Reproduce precisely the lines between the start of the data below and the line with "C5: 1uF (VC, VN) -> none", both included.

Content revision data:
━━━━━━━━━━━━━━━━

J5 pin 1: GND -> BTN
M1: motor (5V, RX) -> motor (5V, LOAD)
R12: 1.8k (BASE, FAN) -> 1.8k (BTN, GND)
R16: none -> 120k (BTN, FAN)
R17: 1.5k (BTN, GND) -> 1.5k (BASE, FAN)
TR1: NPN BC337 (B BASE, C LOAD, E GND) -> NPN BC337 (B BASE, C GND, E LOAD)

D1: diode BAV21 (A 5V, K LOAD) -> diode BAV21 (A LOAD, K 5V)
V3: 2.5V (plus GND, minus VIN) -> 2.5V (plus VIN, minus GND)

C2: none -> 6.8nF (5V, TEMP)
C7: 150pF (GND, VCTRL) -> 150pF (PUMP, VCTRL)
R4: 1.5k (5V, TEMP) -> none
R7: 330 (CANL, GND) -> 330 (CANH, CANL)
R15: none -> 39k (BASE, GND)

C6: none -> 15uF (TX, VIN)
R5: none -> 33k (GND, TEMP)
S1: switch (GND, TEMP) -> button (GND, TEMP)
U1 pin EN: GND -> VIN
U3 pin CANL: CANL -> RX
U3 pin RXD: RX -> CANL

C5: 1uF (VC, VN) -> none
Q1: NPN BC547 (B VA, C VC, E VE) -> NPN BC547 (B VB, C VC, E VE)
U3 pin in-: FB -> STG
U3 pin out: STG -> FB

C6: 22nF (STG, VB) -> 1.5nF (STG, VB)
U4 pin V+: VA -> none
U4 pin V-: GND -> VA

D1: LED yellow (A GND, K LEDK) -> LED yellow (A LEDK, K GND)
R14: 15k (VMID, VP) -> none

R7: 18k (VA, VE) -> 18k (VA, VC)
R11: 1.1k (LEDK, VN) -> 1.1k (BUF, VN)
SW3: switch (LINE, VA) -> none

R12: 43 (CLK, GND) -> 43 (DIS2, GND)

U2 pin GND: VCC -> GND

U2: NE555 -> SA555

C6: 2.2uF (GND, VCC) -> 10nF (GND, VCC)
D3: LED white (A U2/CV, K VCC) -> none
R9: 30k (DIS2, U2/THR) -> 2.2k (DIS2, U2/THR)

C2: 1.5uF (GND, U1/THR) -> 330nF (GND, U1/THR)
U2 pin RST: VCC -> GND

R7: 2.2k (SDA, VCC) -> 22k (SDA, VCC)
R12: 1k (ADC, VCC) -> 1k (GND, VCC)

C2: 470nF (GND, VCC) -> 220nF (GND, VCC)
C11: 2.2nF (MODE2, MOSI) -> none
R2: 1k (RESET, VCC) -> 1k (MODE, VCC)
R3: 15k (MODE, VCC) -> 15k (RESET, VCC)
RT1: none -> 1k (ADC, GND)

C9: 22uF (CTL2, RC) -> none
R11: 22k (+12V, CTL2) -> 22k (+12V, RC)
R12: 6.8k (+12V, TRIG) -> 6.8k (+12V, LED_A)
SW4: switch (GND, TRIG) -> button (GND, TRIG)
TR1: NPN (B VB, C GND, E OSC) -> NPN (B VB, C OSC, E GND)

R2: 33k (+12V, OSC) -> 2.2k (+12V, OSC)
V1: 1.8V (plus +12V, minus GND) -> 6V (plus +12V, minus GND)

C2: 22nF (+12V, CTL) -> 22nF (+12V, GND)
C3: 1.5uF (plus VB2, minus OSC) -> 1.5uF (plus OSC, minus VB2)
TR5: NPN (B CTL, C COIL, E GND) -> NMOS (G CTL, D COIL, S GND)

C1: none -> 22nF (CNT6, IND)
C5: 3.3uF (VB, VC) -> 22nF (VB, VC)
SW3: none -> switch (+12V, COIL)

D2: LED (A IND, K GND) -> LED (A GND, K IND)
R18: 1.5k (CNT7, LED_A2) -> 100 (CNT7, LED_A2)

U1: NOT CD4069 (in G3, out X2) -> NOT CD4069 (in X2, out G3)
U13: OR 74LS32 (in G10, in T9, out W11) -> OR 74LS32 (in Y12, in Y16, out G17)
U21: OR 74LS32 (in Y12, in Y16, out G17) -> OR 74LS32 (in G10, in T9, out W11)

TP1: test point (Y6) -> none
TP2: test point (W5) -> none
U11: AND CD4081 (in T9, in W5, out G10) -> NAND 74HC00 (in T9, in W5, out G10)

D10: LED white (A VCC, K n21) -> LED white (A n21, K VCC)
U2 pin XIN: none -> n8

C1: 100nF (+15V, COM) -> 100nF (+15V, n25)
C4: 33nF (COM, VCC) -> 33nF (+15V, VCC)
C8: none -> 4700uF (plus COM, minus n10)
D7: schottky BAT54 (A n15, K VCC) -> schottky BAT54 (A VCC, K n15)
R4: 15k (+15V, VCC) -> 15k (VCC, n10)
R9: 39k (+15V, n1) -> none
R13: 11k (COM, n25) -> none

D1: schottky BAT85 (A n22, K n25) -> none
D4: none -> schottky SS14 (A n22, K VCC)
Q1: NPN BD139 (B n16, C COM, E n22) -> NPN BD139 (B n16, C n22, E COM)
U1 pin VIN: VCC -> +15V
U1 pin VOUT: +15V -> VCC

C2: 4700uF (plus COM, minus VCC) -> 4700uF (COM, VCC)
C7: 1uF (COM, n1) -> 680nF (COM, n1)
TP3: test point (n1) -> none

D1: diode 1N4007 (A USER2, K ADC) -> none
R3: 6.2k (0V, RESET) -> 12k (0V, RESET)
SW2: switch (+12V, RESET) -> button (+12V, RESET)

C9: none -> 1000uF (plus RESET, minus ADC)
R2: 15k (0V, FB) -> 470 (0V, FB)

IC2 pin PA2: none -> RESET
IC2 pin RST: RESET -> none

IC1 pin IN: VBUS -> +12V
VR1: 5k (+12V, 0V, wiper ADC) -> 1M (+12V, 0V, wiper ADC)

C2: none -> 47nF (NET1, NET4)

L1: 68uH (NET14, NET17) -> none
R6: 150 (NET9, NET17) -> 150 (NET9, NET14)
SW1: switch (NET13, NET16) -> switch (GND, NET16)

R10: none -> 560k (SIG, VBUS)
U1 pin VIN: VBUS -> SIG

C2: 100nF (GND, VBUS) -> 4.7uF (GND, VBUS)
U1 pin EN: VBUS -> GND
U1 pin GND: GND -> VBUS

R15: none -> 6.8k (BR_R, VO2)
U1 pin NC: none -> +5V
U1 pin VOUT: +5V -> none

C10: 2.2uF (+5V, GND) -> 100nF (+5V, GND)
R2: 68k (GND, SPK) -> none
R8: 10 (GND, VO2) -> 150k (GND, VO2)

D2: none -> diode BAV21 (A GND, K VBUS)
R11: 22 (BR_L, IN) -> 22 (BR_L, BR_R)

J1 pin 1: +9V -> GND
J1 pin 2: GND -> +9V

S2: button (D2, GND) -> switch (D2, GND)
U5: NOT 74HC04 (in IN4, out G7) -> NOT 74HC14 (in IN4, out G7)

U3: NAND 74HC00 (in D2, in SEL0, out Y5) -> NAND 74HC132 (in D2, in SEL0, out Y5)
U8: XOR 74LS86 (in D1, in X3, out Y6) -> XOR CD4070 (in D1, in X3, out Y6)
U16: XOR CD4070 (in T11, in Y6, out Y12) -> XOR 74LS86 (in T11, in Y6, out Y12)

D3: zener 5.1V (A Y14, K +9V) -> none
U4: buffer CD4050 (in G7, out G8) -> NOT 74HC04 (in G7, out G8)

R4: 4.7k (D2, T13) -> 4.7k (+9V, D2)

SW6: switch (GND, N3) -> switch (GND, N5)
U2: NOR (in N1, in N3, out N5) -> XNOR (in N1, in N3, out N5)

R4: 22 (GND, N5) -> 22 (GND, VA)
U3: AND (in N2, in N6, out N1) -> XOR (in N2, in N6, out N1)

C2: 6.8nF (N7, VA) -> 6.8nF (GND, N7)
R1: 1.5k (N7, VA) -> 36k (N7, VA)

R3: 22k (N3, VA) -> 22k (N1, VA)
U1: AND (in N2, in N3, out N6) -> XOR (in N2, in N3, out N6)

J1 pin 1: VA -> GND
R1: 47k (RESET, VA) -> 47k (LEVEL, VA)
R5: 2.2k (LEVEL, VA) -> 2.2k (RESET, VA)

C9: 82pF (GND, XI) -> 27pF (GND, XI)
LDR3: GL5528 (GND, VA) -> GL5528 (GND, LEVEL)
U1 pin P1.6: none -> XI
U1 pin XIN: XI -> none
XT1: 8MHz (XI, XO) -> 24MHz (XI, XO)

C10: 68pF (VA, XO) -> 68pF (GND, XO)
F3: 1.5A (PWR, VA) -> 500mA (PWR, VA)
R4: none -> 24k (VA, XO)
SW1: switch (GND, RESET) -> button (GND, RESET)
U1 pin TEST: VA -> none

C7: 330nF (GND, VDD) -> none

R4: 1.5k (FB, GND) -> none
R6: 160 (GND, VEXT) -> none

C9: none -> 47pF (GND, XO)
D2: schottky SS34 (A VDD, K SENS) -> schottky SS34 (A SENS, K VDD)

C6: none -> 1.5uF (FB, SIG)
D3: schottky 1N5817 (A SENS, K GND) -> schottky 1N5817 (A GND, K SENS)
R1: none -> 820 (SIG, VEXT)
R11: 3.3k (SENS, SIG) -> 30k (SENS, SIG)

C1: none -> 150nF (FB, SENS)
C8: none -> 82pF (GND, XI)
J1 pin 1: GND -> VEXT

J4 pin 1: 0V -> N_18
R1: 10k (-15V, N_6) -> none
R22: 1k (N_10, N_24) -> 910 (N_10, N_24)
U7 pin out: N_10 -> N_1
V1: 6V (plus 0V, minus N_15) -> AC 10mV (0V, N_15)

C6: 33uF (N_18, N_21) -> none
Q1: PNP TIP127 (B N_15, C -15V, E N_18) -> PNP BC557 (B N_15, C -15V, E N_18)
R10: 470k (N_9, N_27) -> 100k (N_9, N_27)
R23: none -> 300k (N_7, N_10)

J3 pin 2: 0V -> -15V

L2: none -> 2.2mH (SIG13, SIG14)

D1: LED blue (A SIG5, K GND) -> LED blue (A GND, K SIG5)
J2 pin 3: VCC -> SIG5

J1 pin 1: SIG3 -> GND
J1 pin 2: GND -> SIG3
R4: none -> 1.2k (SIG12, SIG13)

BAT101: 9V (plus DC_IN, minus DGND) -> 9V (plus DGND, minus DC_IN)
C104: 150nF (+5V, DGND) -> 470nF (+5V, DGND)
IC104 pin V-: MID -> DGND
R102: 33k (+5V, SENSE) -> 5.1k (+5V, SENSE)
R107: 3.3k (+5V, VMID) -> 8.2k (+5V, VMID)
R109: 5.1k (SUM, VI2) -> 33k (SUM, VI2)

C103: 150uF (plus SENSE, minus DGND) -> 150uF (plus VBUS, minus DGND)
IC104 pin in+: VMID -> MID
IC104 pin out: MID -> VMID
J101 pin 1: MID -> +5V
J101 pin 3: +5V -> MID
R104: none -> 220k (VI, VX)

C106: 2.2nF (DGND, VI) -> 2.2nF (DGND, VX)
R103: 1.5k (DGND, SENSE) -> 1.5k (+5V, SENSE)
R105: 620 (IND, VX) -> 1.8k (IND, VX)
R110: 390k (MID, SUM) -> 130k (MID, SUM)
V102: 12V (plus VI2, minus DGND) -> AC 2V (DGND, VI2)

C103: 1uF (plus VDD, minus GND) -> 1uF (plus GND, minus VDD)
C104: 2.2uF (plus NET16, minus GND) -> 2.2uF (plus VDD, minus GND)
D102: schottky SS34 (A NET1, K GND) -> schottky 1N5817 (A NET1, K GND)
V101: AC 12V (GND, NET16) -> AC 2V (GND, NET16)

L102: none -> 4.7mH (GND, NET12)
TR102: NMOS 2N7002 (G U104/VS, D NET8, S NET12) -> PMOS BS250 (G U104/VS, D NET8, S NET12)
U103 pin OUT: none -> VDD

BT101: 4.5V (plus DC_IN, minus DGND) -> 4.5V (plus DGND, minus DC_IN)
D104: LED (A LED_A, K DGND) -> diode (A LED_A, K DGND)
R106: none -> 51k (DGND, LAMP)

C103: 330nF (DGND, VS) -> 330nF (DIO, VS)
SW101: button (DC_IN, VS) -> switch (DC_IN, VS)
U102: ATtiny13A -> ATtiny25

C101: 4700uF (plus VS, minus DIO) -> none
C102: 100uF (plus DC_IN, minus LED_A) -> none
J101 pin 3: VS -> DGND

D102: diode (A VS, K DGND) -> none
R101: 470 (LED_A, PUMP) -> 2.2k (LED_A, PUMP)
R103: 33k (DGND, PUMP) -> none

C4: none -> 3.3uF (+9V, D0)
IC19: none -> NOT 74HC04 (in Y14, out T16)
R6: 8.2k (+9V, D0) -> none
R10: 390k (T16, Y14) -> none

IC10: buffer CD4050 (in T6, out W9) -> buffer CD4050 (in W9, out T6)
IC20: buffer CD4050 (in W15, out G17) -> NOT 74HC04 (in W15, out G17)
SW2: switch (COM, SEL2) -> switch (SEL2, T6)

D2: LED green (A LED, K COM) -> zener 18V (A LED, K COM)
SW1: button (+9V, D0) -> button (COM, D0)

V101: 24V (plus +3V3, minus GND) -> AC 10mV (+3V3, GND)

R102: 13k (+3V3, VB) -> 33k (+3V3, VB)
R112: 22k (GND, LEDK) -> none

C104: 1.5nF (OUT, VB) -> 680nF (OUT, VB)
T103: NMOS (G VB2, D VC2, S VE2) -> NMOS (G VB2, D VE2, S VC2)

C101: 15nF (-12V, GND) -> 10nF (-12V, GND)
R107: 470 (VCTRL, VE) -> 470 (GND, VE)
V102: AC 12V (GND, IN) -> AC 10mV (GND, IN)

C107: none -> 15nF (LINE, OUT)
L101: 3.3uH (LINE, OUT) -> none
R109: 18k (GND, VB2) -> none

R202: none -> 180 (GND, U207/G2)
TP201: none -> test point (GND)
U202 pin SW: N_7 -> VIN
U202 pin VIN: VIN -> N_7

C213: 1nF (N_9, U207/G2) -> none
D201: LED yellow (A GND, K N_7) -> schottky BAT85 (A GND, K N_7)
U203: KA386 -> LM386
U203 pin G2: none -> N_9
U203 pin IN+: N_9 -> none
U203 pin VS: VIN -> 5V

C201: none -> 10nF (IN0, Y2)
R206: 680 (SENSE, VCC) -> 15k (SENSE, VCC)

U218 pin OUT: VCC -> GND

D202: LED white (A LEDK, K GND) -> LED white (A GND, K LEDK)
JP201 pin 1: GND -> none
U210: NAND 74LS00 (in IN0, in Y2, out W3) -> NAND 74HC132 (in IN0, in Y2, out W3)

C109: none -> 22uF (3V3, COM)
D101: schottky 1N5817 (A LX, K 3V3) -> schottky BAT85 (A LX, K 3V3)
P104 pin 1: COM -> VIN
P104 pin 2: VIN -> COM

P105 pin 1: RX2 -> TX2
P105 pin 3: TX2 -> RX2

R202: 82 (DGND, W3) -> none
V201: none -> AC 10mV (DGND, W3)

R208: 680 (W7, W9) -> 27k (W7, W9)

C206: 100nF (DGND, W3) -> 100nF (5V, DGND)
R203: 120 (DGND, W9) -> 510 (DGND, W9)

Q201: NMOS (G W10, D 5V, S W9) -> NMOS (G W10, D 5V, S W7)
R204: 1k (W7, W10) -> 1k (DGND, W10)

━━━━━━━━━━━━━━━━

### Output below
J5 pin 1: GND -> BTN
M1: motor (5V, RX) -> motor (5V, LOAD)
R12: 1.8k (BASE, FAN) -> 1.8k (BTN, GND)
R16: none -> 120k (BTN, FAN)
R17: 1.5k (BTN, GND) -> 1.5k (BASE, FAN)
TR1: NPN BC337 (B BASE, C LOAD, E GND) -> NPN BC337 (B BASE, C GND, E LOAD)

D1: diode BAV21 (A 5V, K LOAD) -> diode BAV21 (A LOAD, K 5V)
V3: 2.5V (plus GND, minus VIN) -> 2.5V (plus VIN, minus GND)

C2: none -> 6.8nF (5V, TEMP)
C7: 150pF (GND, VCTRL) -> 150pF (PUMP, VCTRL)
R4: 1.5k (5V, TEMP) -> none
R7: 330 (CANL, GND) -> 330 (CANH, CANL)
R15: none -> 39k (BASE, GND)

C6: none -> 15uF (TX, VIN)
R5: none -> 33k (GND, TEMP)
S1: switch (GND, TEMP) -> button (GND, TEMP)
U1 pin EN: GND -> VIN
U3 pin CANL: CANL -> RX
U3 pin RXD: RX -> CANL

C5: 1uF (VC, VN) -> none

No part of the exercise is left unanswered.